*** Opening EXERCISE INPUT ***
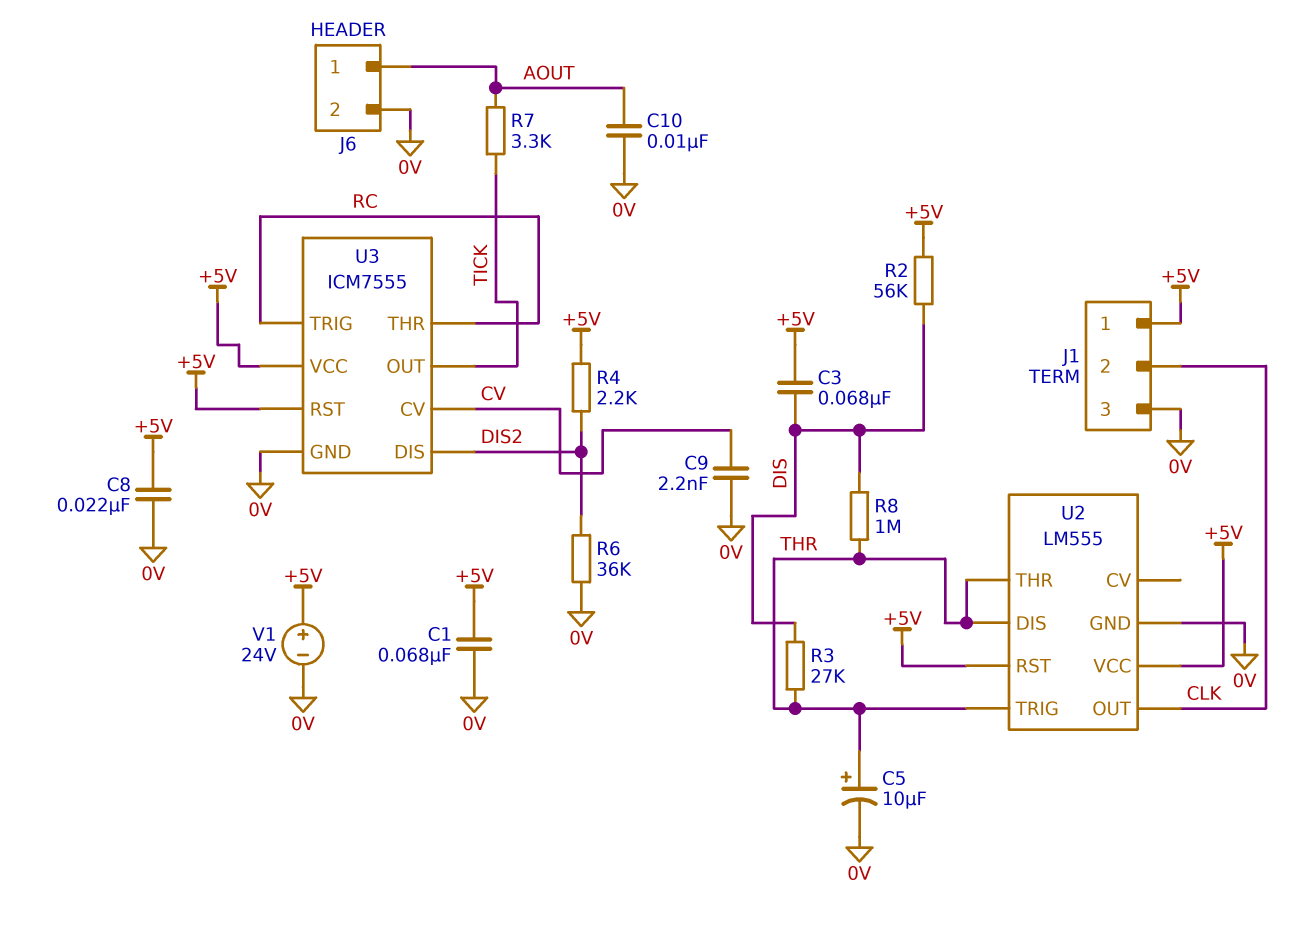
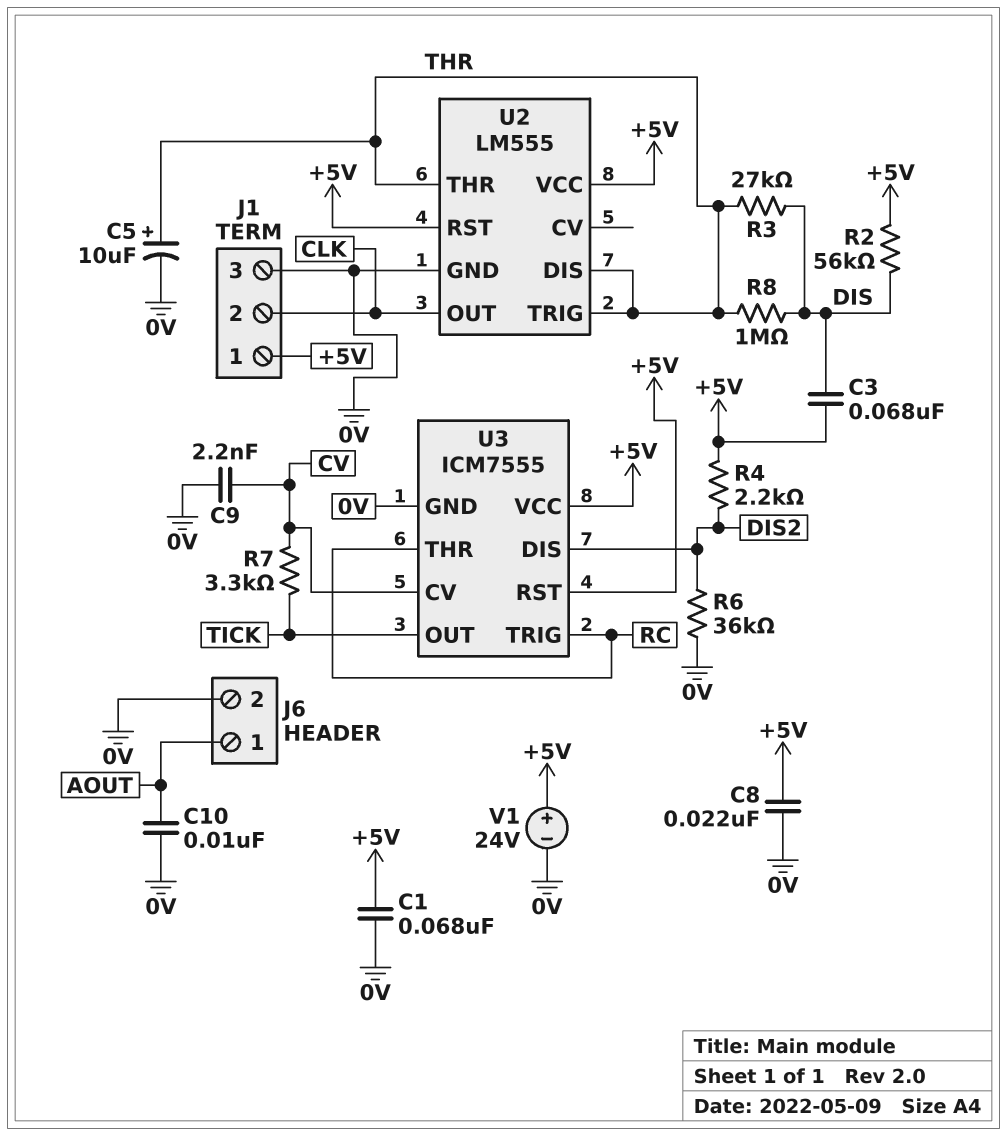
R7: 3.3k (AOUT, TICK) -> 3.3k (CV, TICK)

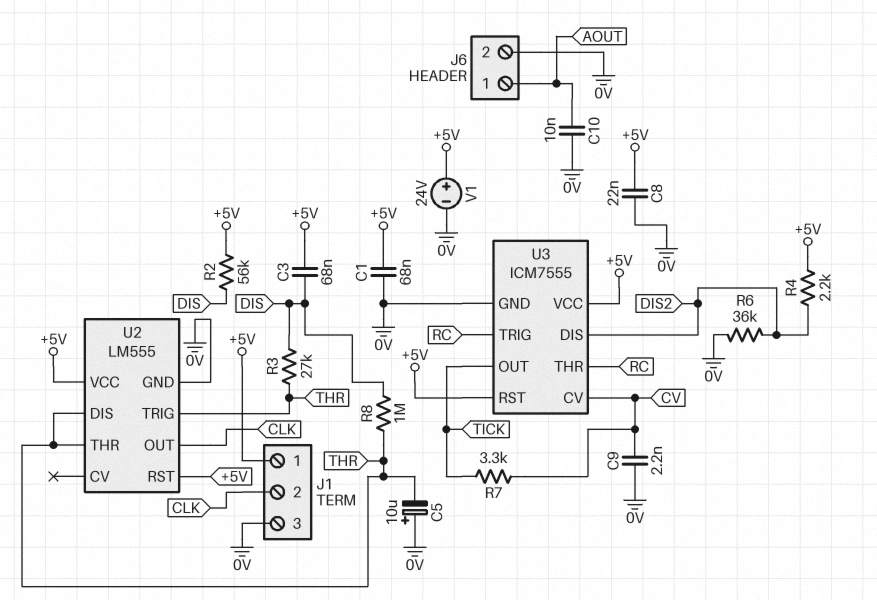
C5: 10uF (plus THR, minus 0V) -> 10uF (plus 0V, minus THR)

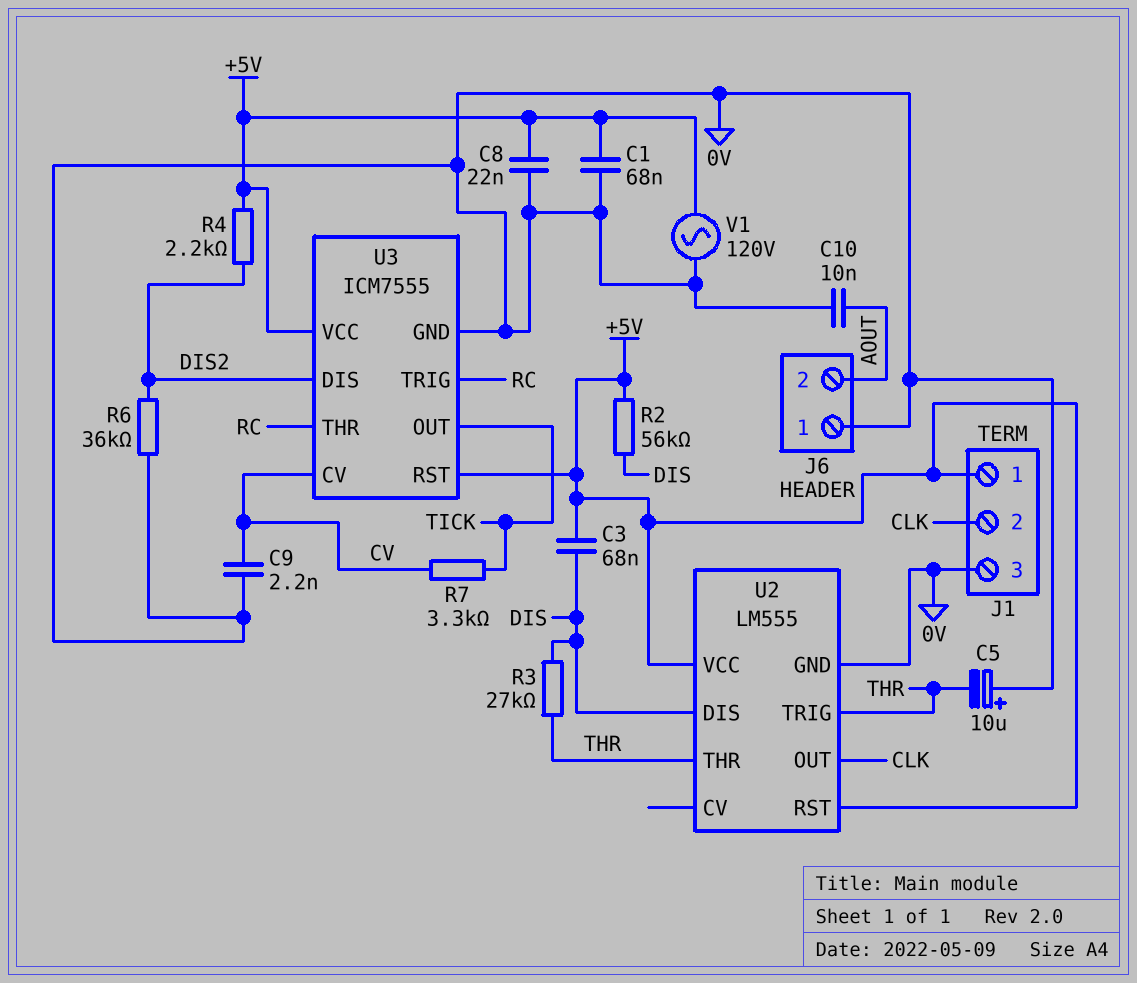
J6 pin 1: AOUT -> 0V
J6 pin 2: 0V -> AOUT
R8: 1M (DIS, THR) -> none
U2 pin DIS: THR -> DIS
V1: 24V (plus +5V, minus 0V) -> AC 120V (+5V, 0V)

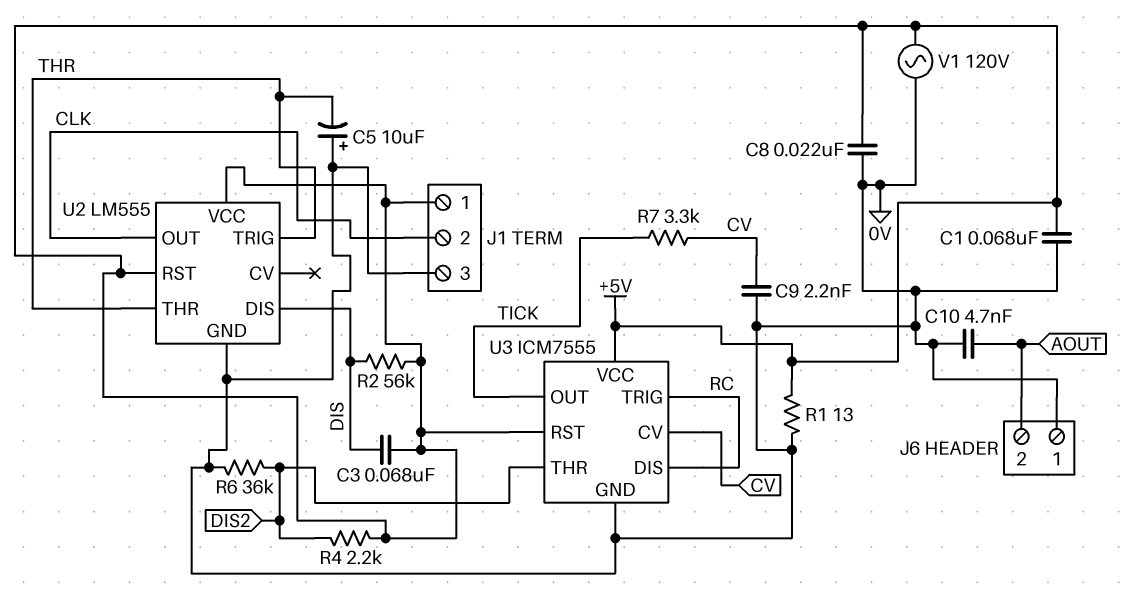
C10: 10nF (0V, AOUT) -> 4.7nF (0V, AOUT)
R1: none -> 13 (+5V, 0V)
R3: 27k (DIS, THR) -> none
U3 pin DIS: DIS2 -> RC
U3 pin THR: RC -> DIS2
*** Closing EXERCISE INPUT ***
*** Opening EXERCISE INPUT ***
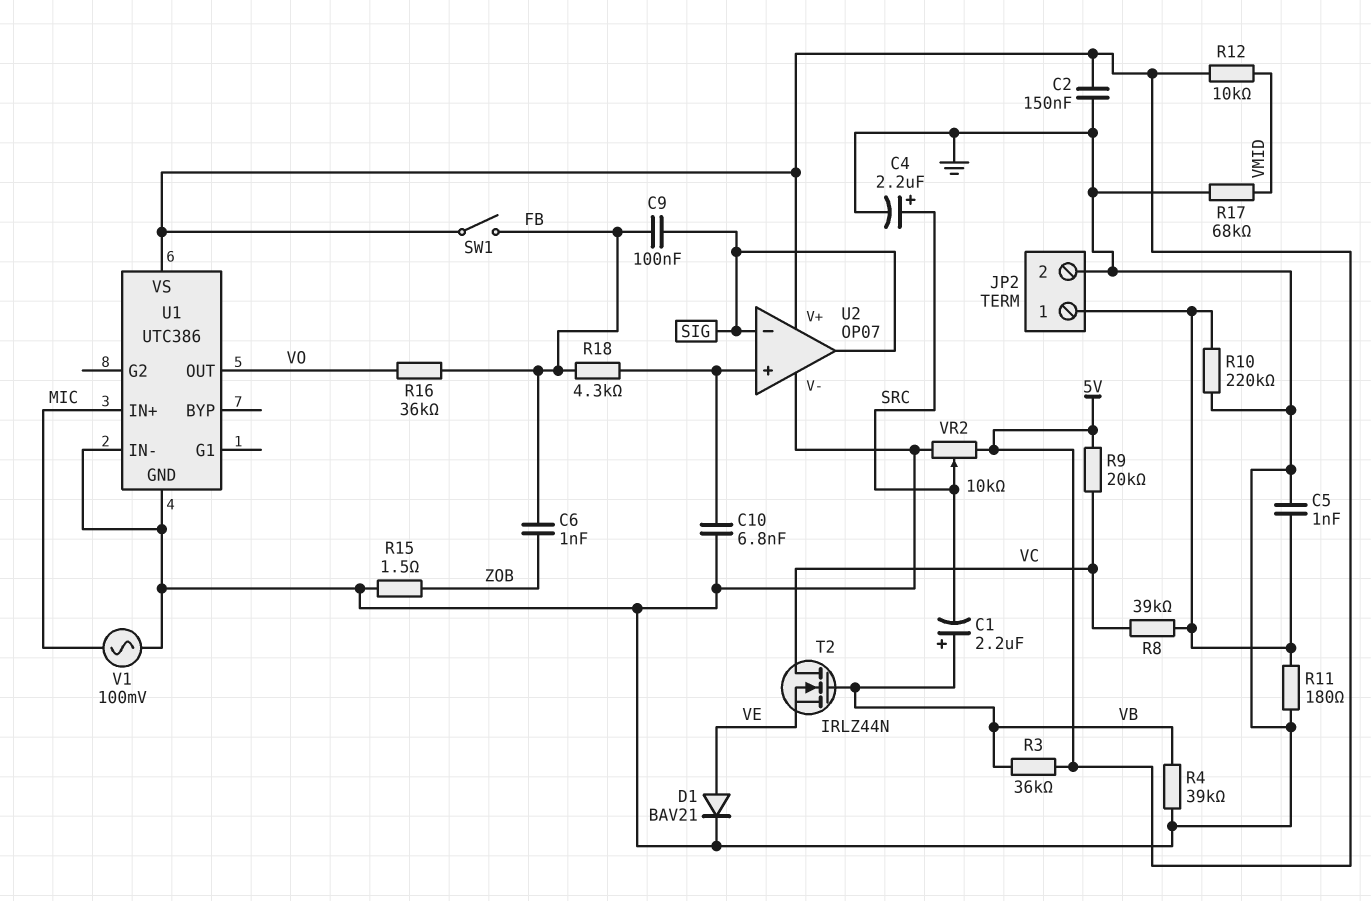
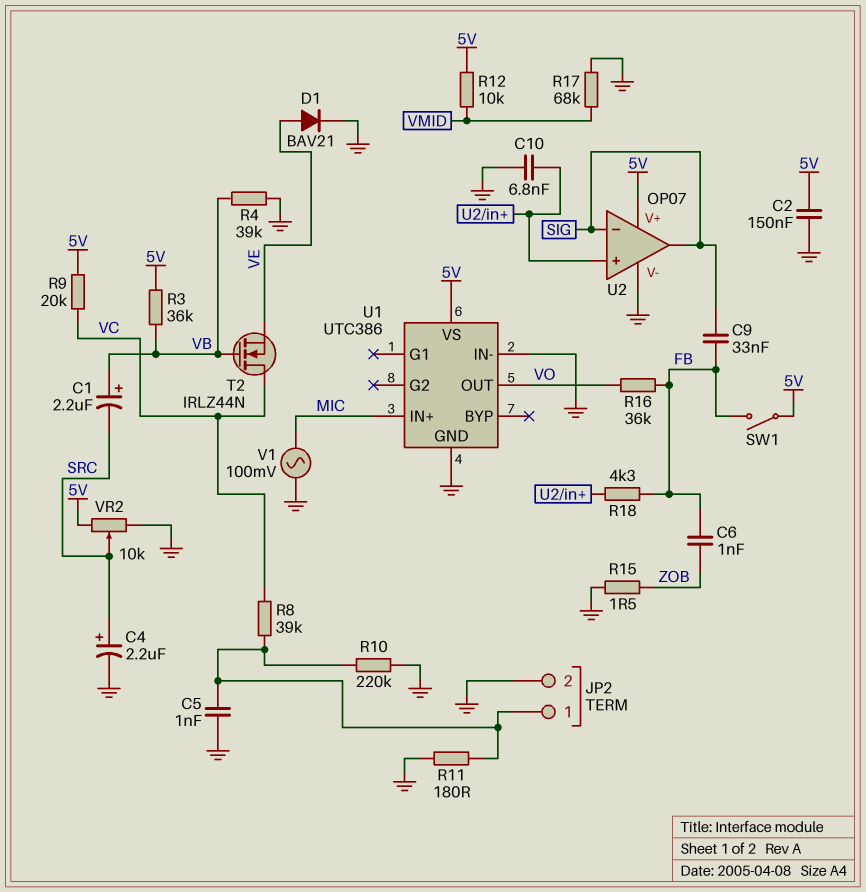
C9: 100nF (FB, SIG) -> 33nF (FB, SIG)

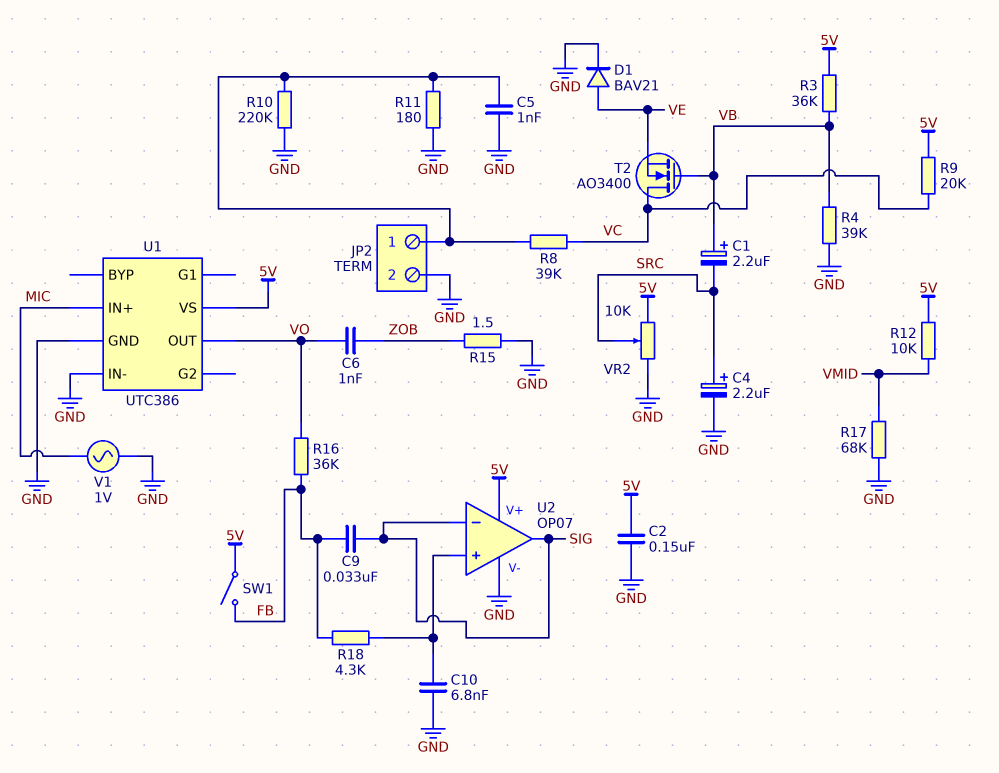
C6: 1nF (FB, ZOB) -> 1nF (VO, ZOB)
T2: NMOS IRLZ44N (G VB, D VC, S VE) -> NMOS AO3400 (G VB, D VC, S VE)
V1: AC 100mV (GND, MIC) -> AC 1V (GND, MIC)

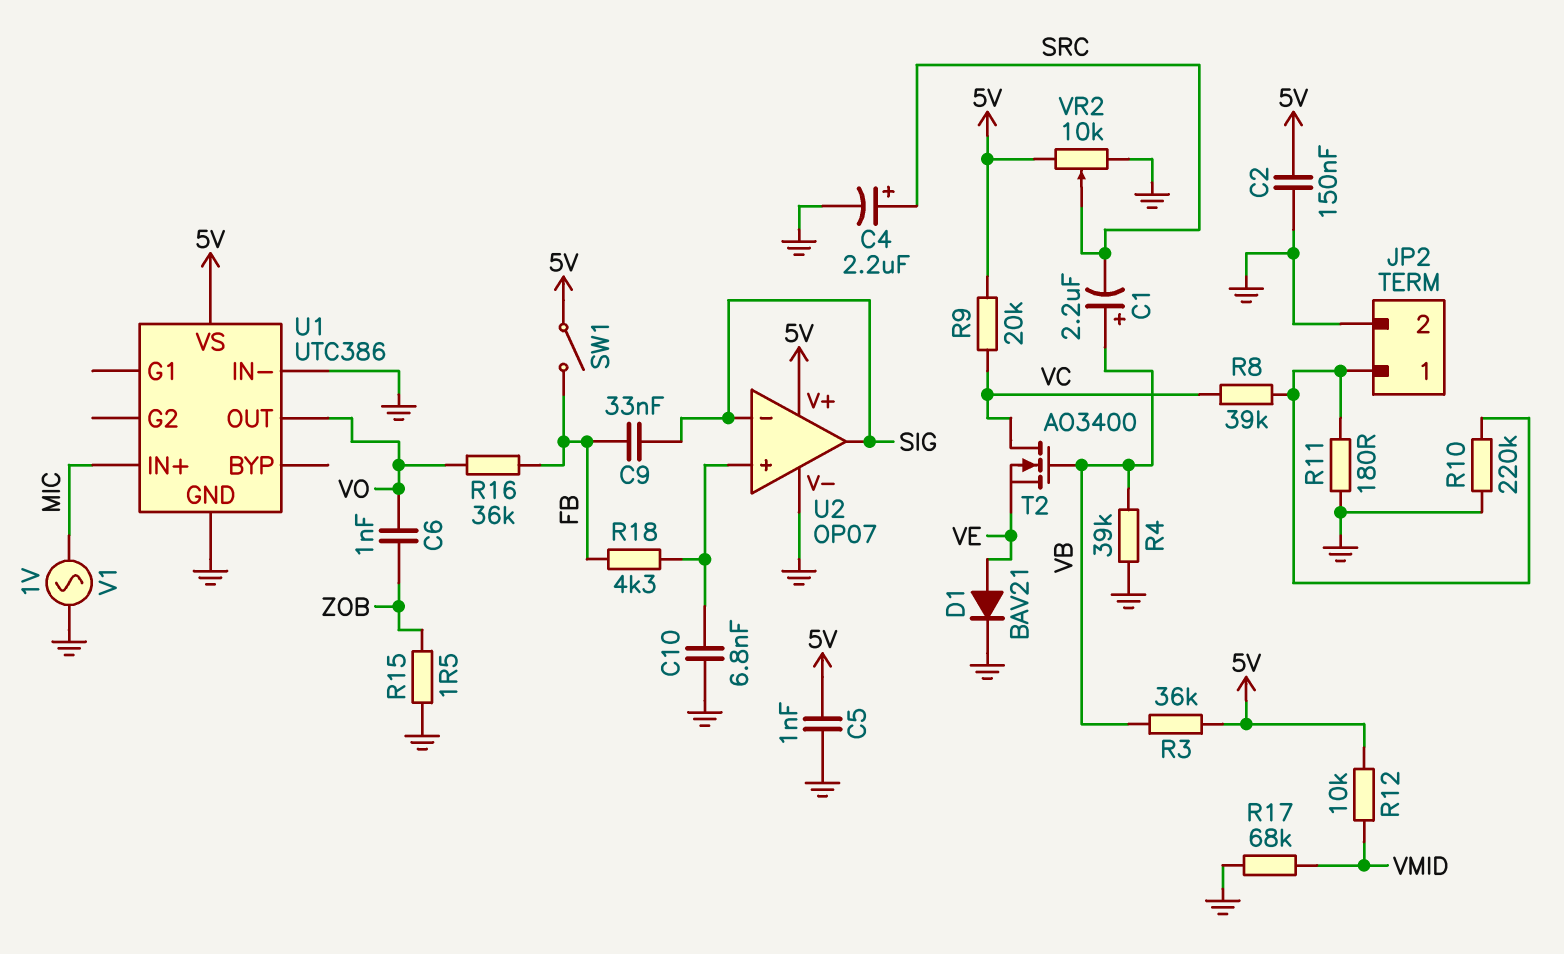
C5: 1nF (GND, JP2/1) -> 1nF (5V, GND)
*** Closing EXERCISE INPUT ***
WORK TASK: Only one stretch of the entries above is wanted: the lines from the one containing "R3: 27k (DIS, THR) -> none" through the one containing "U3 pin THR: RC -> DIS2". Please reproduce it exactly.

YOUR RESPONSE:
R3: 27k (DIS, THR) -> none
U3 pin DIS: DIS2 -> RC
U3 pin THR: RC -> DIS2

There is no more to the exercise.